## Work to be completed
When the line with "pink tile H9 level 1 -> none" is found, repeat it and all lines that follow it exactly, stopping at the end of the listing.

## Provided records
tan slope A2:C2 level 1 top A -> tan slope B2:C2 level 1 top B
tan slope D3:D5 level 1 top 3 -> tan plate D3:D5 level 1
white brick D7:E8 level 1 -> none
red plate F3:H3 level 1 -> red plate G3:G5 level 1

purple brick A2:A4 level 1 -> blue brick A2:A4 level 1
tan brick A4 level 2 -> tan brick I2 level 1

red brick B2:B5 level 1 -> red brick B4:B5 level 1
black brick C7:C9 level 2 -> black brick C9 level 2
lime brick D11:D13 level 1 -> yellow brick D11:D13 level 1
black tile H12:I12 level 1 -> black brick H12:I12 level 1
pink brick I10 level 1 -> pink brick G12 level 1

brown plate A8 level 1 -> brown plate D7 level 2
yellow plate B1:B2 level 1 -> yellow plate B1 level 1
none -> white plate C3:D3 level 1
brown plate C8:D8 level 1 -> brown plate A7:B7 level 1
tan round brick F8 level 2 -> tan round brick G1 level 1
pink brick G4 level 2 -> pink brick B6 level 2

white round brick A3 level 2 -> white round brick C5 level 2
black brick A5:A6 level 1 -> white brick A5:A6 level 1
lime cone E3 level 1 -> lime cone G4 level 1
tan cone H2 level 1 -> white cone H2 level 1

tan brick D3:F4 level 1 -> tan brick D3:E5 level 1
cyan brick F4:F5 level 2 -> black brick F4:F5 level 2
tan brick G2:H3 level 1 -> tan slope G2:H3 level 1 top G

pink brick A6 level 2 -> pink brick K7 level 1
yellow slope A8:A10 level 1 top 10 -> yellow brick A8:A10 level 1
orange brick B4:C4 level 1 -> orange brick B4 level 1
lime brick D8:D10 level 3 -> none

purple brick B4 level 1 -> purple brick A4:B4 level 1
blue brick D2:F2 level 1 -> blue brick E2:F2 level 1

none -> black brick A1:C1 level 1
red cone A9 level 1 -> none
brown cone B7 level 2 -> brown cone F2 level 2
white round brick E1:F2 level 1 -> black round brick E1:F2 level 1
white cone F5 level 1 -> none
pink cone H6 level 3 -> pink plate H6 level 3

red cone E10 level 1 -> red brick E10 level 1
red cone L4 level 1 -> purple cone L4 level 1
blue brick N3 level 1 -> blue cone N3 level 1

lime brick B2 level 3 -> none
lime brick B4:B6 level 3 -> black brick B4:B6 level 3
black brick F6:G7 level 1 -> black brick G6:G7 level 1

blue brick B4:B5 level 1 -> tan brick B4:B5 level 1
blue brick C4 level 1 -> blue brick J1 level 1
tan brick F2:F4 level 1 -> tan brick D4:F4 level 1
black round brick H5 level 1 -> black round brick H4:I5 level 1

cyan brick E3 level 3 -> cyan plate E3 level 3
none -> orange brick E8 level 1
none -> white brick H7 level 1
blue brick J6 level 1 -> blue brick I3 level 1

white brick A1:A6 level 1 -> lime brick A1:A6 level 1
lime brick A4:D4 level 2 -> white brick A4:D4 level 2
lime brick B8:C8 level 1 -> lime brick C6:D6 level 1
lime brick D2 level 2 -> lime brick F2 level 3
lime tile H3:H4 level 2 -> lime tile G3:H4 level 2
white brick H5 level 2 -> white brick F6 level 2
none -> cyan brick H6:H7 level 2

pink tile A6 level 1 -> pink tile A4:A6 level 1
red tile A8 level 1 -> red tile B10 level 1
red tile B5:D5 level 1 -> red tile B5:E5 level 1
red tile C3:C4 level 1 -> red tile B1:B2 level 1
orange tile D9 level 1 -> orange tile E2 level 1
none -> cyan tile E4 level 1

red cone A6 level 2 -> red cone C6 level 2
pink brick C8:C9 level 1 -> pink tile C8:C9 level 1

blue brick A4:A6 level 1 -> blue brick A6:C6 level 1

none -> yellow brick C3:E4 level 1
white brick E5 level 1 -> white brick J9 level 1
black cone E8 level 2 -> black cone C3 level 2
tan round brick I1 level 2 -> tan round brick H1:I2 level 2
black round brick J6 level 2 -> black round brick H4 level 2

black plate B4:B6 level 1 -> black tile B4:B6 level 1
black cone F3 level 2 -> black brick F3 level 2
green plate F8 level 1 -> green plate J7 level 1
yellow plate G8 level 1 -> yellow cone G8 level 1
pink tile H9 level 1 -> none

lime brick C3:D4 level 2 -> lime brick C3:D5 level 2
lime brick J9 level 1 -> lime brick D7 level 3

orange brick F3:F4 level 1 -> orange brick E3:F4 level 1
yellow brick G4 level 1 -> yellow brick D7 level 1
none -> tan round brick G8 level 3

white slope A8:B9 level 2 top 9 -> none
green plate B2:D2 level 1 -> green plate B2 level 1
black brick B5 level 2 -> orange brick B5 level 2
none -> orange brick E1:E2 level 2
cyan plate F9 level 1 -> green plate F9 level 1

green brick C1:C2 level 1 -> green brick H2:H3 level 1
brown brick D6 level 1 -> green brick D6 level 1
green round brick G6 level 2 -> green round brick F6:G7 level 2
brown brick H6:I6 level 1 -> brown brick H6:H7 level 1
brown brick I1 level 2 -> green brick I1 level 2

## Exercise answer
pink tile H9 level 1 -> none

lime brick C3:D4 level 2 -> lime brick C3:D5 level 2
lime brick J9 level 1 -> lime brick D7 level 3

orange brick F3:F4 level 1 -> orange brick E3:F4 level 1
yellow brick G4 level 1 -> yellow brick D7 level 1
none -> tan round brick G8 level 3

white slope A8:B9 level 2 top 9 -> none
green plate B2:D2 level 1 -> green plate B2 level 1
black brick B5 level 2 -> orange brick B5 level 2
none -> orange brick E1:E2 level 2
cyan plate F9 level 1 -> green plate F9 level 1

green brick C1:C2 level 1 -> green brick H2:H3 level 1
brown brick D6 level 1 -> green brick D6 level 1
green round brick G6 level 2 -> green round brick F6:G7 level 2
brown brick H6:I6 level 1 -> brown brick H6:H7 level 1
brown brick I1 level 2 -> green brick I1 level 2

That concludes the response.